Aim of the task: From the records, give the lines between the line containing "In the second image, find the point that corresponds to point" and the line containing "(B) green leafy tree at center-right", inclusive, as a numbered list without blank lines. Leave out the pictures.

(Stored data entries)
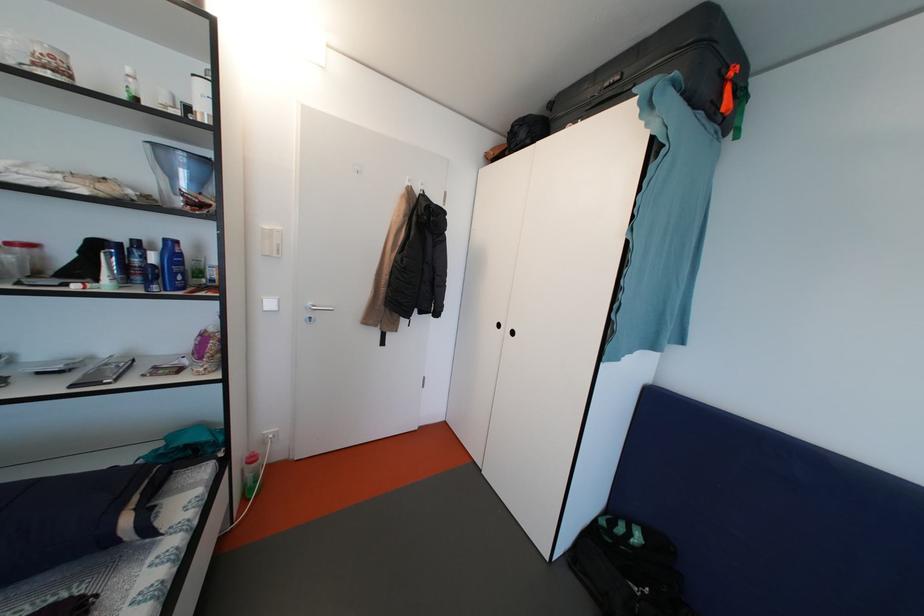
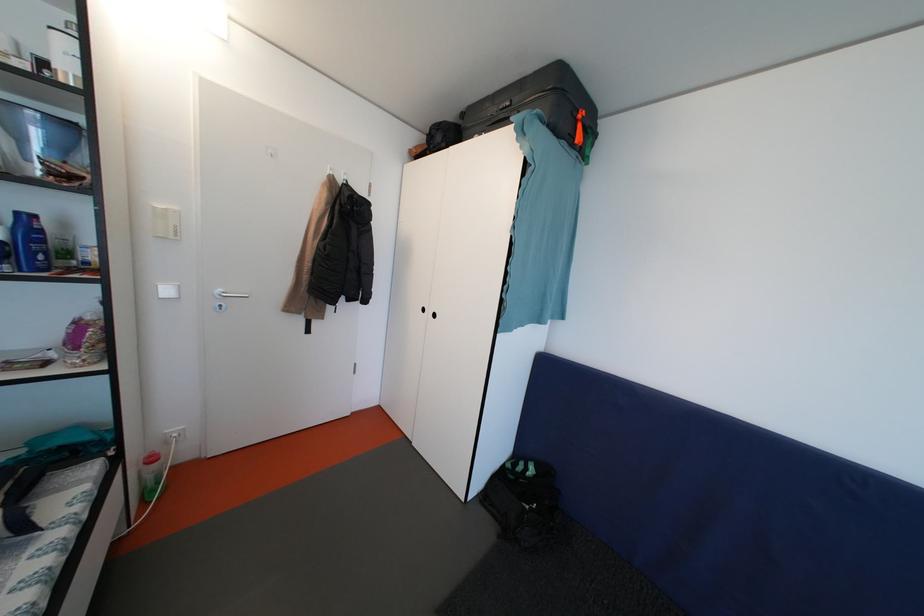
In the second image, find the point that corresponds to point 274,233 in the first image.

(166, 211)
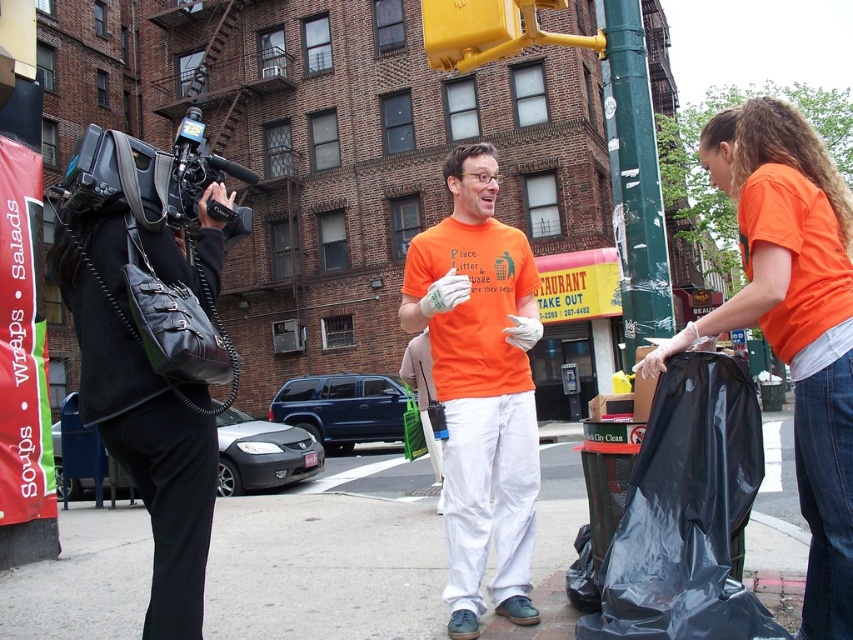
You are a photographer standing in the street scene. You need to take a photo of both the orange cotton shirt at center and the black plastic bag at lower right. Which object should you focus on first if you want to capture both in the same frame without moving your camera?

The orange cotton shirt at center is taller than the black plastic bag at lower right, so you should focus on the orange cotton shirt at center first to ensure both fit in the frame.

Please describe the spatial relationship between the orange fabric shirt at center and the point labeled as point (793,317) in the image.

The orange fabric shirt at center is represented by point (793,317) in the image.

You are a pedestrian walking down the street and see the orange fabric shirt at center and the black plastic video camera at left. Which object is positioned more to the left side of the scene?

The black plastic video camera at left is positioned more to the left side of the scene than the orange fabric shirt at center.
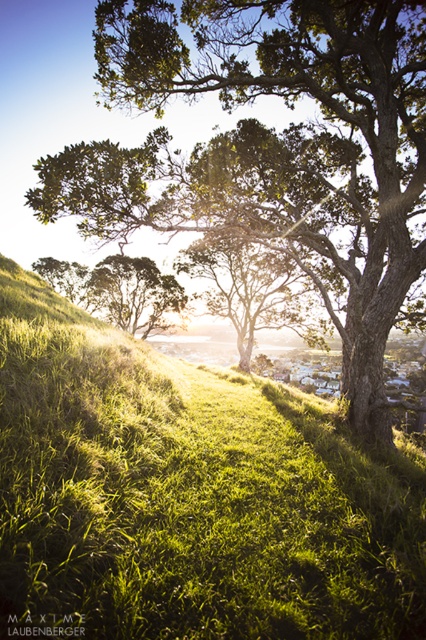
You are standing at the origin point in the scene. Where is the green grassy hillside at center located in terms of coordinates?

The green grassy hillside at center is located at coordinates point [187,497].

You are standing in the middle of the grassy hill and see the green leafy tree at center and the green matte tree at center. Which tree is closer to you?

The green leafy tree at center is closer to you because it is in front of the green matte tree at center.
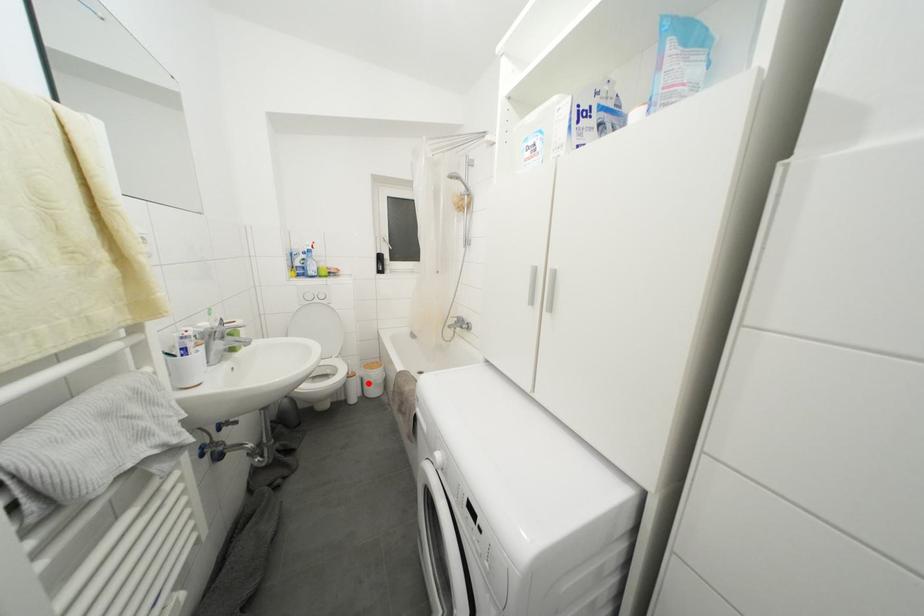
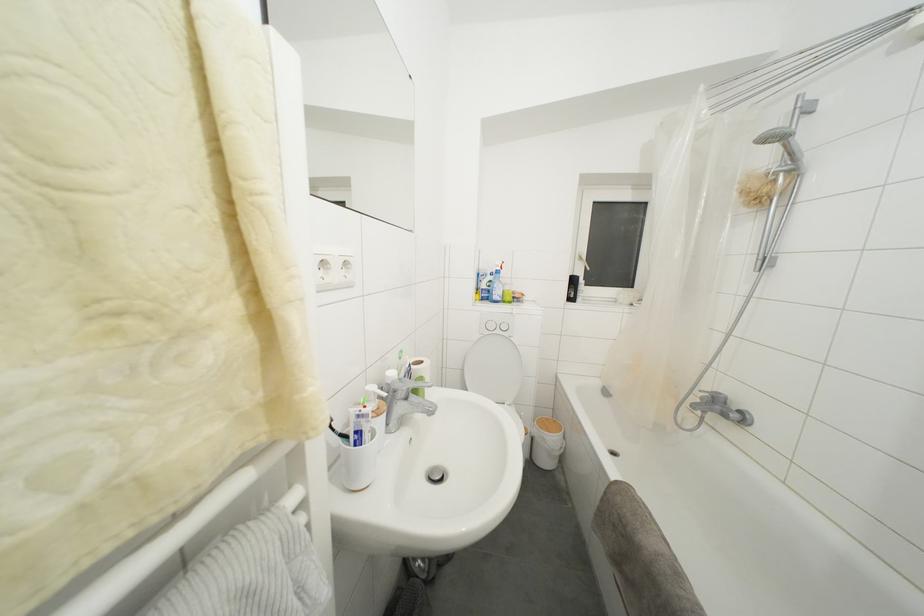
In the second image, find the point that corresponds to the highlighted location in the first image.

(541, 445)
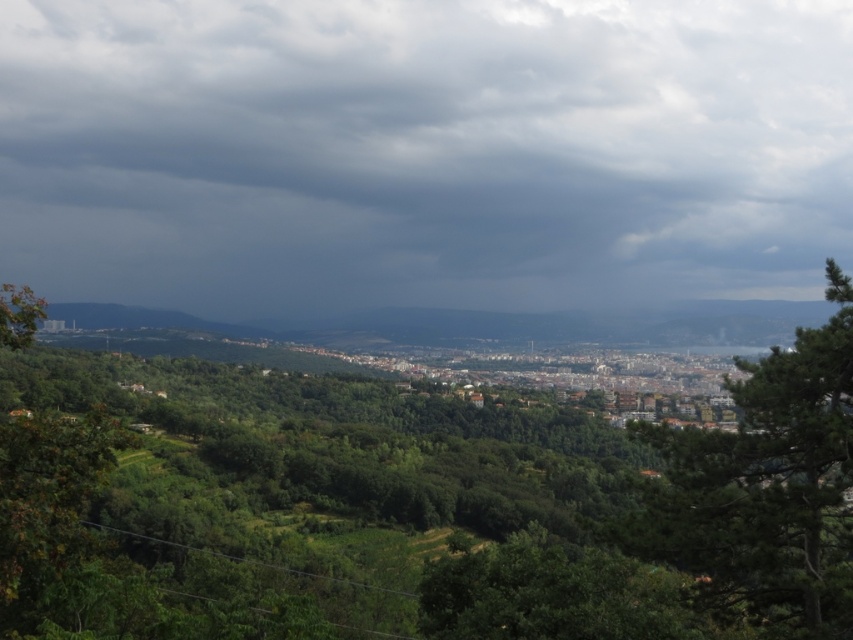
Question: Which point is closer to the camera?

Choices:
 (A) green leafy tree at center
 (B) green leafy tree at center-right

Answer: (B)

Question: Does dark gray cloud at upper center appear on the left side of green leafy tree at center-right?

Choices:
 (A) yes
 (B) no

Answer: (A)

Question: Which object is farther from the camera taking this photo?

---

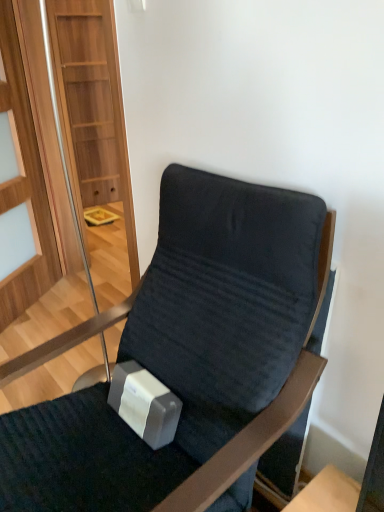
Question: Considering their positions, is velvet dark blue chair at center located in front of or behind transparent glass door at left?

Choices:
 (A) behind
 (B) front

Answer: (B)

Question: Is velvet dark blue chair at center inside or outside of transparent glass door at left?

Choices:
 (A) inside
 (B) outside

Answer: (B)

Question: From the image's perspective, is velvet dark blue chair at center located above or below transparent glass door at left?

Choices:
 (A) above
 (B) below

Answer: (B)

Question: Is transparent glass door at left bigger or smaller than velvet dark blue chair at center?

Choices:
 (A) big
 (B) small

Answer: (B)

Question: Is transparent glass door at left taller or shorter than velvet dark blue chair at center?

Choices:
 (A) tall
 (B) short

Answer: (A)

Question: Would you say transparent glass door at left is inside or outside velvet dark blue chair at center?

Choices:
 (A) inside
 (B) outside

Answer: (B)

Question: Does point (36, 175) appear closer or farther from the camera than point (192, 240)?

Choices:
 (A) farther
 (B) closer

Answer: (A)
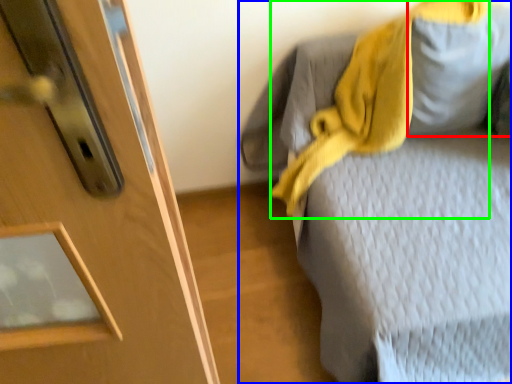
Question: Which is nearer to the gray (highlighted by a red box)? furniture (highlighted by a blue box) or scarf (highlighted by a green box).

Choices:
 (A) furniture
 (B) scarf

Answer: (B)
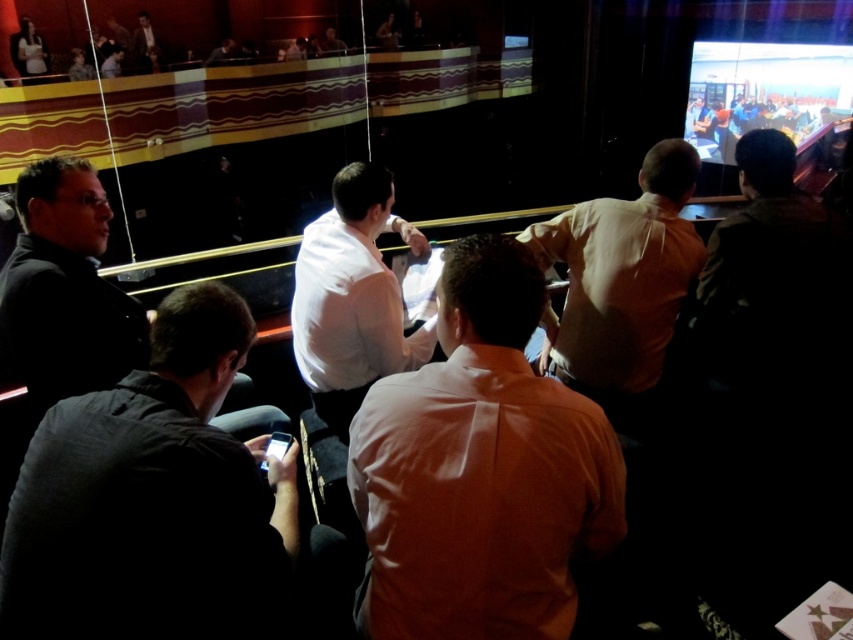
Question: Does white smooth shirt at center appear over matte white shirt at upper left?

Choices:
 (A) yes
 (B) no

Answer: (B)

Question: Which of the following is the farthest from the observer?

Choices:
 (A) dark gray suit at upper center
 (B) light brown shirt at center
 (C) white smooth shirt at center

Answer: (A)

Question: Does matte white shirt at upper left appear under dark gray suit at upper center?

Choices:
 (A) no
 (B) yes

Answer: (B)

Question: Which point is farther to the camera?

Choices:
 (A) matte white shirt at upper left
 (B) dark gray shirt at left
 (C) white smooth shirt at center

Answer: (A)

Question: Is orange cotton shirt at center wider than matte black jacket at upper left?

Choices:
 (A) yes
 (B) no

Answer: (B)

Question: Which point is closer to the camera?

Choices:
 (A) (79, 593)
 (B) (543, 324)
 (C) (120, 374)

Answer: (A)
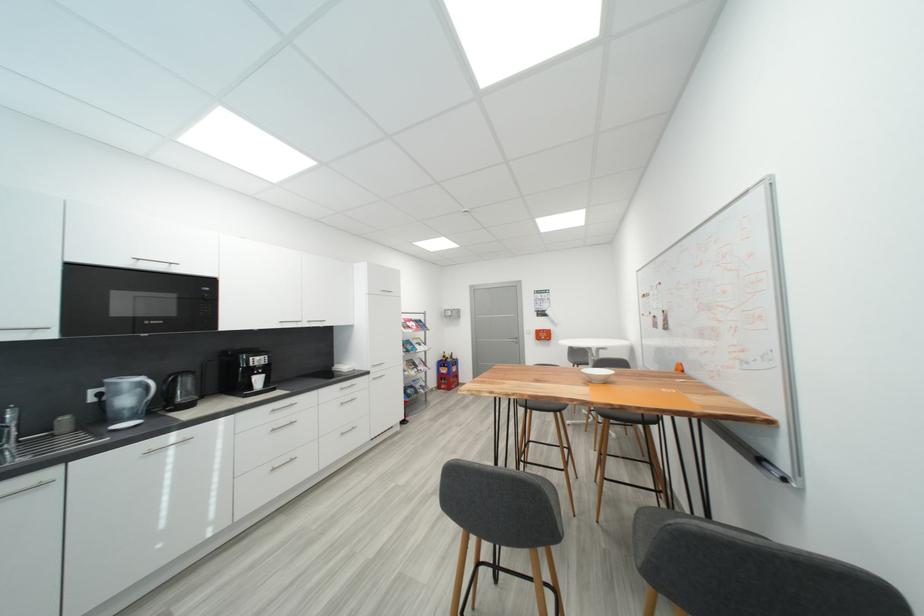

Solution to this task:
1. In the second image, find the point that corresponds to point 274,233 in the first image.
2. (166, 211)
3. You are a photographer standing in the street scene. You need to take a photo of both the orange cotton shirt at center and the black plastic bag at lower right. Which object should you focus on first if you want to capture both in the same frame without moving your camera?
4. The orange cotton shirt at center is taller than the black plastic bag at lower right, so you should focus on the orange cotton shirt at center first to ensure both fit in the frame.
5. Please describe the spatial relationship between the orange fabric shirt at center and the point labeled as point (793,317) in the image.
6. The orange fabric shirt at center is represented by point (793,317) in the image.
7. You are a pedestrian walking down the street and see the orange fabric shirt at center and the black plastic video camera at left. Which object is positioned more to the left side of the scene?
8. The black plastic video camera at left is positioned more to the left side of the scene than the orange fabric shirt at center.
9. You are standing at the origin point in the scene. Where is the green grassy hillside at center located in terms of coordinates?
10. The green grassy hillside at center is located at coordinates point [187,497].
11. You are standing in the middle of the grassy hill and see the green leafy tree at center and the green matte tree at center. Which tree is closer to you?
12. The green leafy tree at center is closer to you because it is in front of the green matte tree at center.
13. In the second image, find the point that corresponds to the highlighted location in the first image.
14. (541, 445)
15. Question: Which point is closer to the camera?
16. Choices:
17.  (A) green leafy tree at center
18.  (B) green leafy tree at center-right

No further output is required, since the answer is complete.